◆ Your assignment ◆
Once you find a line containing the word "road" in the entries below, copy it.

(Dataset excerpts)

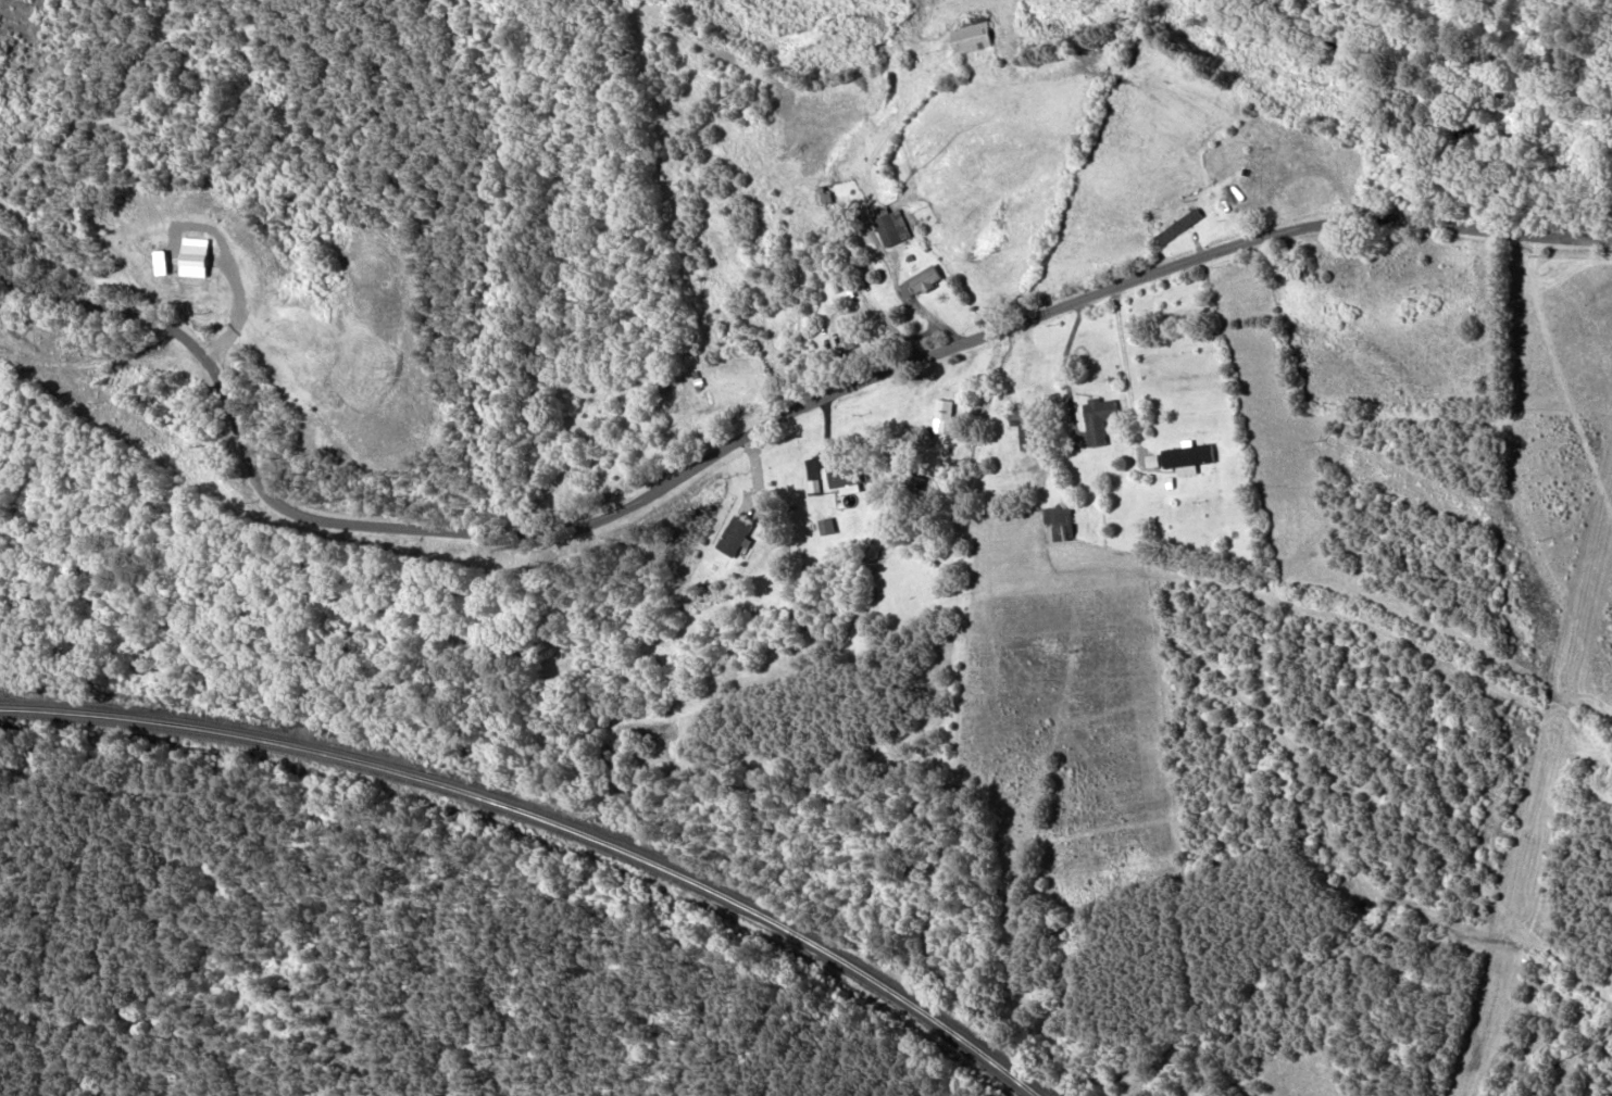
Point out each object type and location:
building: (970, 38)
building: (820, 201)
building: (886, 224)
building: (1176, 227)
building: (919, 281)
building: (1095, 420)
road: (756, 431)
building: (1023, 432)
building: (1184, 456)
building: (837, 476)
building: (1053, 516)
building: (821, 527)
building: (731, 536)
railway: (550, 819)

(End Dataset excerpts)
(Dataset excerpts)

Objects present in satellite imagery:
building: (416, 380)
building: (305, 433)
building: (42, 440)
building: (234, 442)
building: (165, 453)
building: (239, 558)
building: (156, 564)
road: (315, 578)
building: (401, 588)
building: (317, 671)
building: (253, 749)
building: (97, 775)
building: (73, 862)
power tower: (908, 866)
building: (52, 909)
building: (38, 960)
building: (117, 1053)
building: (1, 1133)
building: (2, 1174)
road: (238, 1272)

(End Dataset excerpts)

◆ Exercise response ◆
road: (756, 431)
road: (315, 578)
road: (238, 1272)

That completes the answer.